The answer must be every line of the records below that contains the word "grey".
═══ Source records
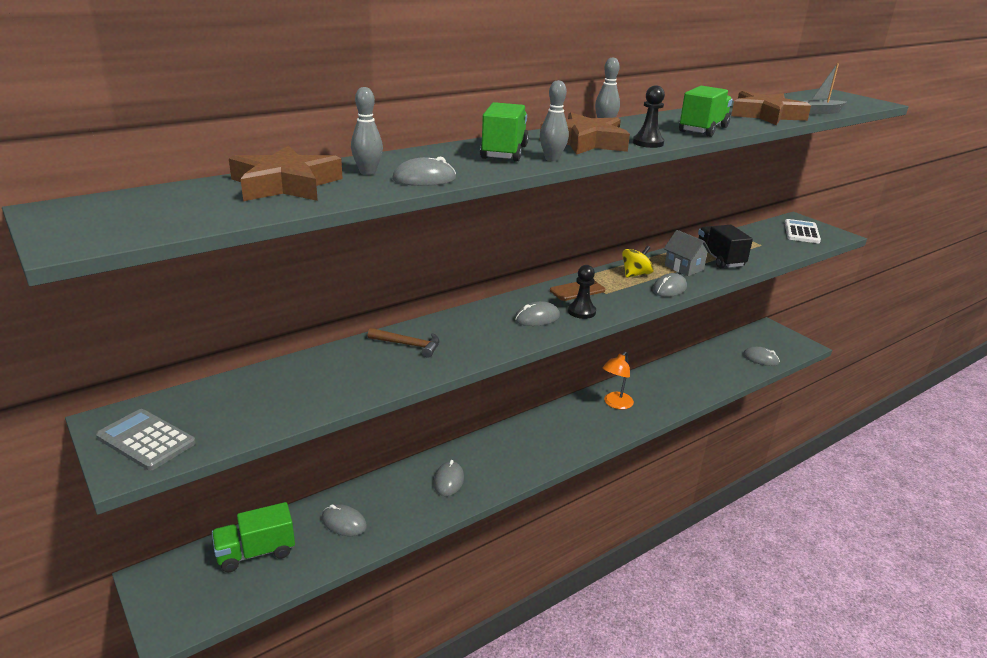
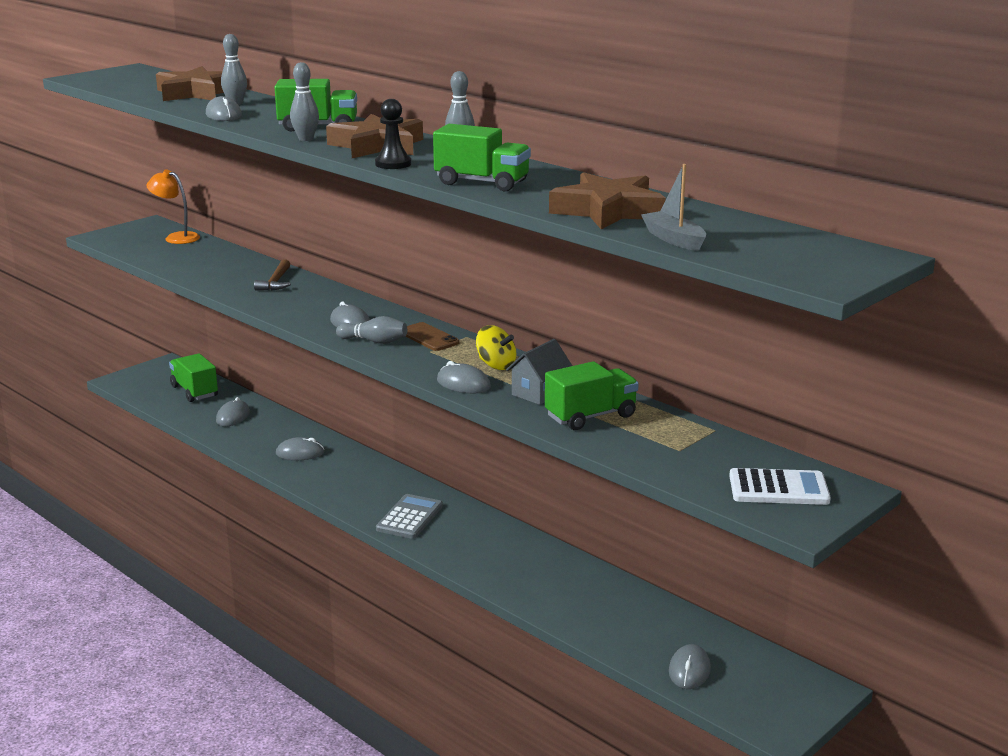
camera: 80 degrees right, 5 degrees down
grey calculator [96,409,196,471] -> grey calculator moved to [376,494,443,539]
black pawn [568,265,596,319] -> grey bowling pin [336,316,407,344]
orange lamp [602,352,634,409] -> orange lamp moved to [147,169,200,244]
black truck [698,225,753,268] -> green truck [545,361,639,430]

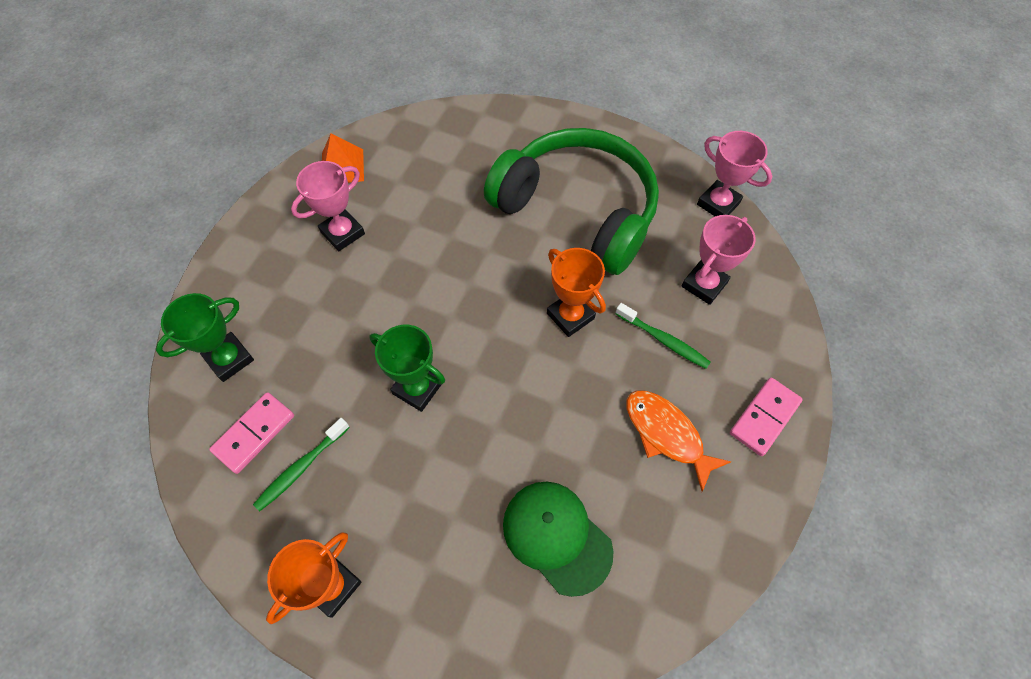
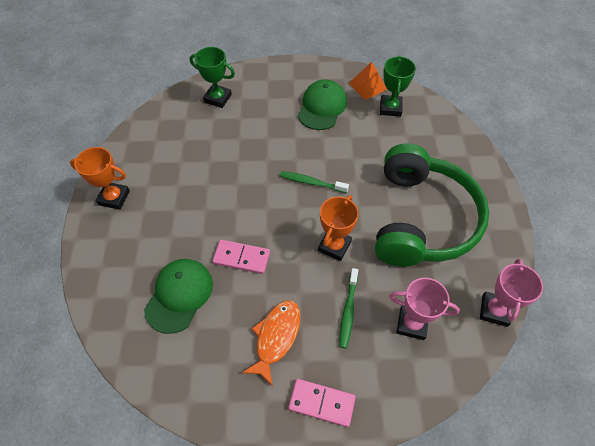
camera: 65 degrees right, 5 degrees down
pink domino [209,392,294,474] -> pink domino moved to [212,240,270,274]
green toothbrush [253,418,350,511] -> green toothbrush moved to [280,171,349,193]
pink trophy [291,161,365,251] -> green cap [298,79,347,130]
green trophy [369,325,445,412] -> green trophy moved to [380,56,416,117]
══════
• _Final answer_:
grey calculator [96,409,196,471] -> grey calculator moved to [376,494,443,539]
black pawn [568,265,596,319] -> grey bowling pin [336,316,407,344]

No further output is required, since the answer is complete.